Collected data entries:

###

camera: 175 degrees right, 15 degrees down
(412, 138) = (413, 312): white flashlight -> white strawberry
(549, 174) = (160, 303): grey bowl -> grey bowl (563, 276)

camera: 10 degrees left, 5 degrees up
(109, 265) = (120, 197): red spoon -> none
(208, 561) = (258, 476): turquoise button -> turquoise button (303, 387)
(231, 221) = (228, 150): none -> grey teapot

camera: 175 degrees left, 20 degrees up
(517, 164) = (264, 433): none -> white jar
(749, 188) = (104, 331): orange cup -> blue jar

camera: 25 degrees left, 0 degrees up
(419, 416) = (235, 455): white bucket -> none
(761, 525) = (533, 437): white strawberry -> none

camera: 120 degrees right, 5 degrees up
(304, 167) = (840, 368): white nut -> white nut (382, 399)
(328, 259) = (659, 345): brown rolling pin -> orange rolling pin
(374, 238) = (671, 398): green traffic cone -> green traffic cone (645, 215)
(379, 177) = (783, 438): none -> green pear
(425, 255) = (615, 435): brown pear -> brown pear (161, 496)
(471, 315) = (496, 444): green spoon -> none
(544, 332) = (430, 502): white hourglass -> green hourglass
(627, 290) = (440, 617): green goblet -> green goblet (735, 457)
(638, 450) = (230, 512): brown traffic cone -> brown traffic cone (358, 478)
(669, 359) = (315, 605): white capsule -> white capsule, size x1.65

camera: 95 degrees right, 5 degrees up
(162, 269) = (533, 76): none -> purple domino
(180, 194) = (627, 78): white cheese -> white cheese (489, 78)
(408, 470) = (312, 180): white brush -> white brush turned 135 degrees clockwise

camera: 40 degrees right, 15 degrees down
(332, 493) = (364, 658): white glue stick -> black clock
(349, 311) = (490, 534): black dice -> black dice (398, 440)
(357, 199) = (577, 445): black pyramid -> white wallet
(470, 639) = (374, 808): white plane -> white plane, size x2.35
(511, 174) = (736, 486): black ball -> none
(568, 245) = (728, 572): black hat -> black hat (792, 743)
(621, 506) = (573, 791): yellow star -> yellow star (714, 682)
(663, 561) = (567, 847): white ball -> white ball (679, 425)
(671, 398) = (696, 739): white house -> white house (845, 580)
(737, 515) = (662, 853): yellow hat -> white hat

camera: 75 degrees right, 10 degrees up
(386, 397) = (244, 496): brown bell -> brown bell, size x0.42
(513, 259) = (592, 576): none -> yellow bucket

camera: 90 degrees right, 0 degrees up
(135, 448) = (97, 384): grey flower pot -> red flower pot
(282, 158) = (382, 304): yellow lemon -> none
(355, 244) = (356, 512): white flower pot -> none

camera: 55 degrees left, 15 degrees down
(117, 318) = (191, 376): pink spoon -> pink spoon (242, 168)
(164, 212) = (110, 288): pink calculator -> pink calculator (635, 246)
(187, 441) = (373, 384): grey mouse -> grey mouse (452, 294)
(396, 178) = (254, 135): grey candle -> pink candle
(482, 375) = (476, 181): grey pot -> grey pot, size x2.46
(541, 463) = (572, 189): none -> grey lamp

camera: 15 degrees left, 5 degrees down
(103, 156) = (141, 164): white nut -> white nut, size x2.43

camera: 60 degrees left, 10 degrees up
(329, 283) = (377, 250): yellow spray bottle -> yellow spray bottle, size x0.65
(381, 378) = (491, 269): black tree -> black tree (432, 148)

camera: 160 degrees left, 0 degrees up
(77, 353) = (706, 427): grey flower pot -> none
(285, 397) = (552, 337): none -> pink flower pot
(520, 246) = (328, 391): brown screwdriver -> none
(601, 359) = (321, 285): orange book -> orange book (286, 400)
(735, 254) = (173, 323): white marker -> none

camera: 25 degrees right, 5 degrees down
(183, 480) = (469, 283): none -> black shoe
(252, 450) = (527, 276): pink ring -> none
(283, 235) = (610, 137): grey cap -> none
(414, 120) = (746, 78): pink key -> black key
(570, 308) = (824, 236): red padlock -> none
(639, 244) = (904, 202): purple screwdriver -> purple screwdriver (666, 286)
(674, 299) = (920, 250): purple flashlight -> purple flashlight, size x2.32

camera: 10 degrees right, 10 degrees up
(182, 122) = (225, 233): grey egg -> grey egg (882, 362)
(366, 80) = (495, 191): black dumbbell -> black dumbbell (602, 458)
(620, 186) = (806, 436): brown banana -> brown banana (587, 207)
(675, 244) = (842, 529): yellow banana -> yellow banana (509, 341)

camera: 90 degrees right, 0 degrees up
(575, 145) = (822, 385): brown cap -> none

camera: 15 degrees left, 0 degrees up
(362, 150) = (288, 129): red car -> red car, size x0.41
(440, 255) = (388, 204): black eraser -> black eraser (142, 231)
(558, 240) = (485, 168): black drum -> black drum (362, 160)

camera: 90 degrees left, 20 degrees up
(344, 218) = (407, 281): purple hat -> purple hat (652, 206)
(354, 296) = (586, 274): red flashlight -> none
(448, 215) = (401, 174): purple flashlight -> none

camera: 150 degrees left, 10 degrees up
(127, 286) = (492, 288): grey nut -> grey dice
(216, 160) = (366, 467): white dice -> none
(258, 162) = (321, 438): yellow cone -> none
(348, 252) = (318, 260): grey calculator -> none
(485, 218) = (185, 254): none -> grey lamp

###

▸ WORK INSTRUCTION:
Look through the records for the word "flashlight". Every line that has it should be copied.

▸ FINAL ANSWER:
(412, 138) = (413, 312): white flashlight -> white strawberry
(674, 299) = (920, 250): purple flashlight -> purple flashlight, size x2.32
(354, 296) = (586, 274): red flashlight -> none
(448, 215) = (401, 174): purple flashlight -> none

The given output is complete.